-- Aim of the task --
Every picture stays out; everything else in the listing below is to be returned exactly.

-- Data excerpt --
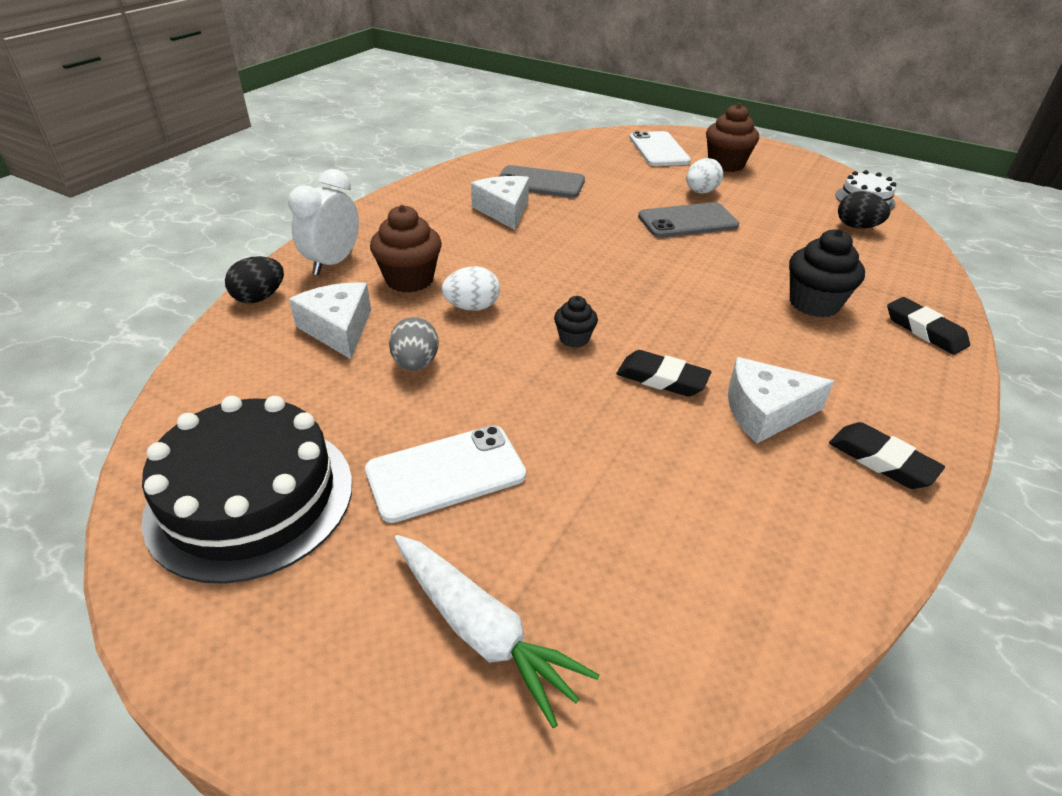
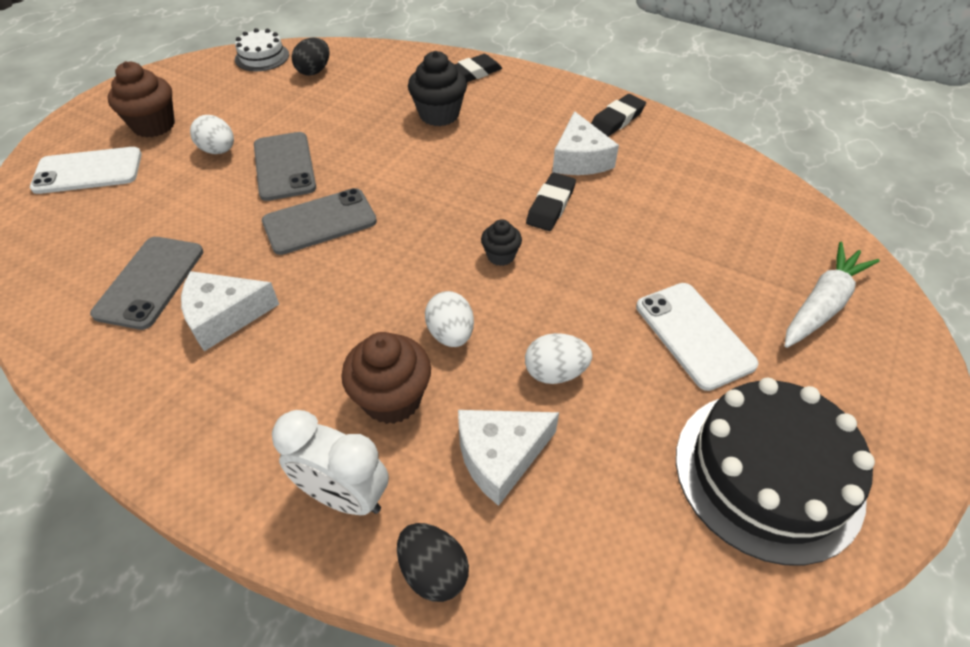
camera: 90 degrees left, 10 degrees up
grey egg [389,317,439,371] -> white egg [525,333,592,384]
none -> grey phone [262,188,377,255]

-- Exercise response --
camera: 90 degrees left, 10 degrees up
grey egg [389,317,439,371] -> white egg [525,333,592,384]
none -> grey phone [262,188,377,255]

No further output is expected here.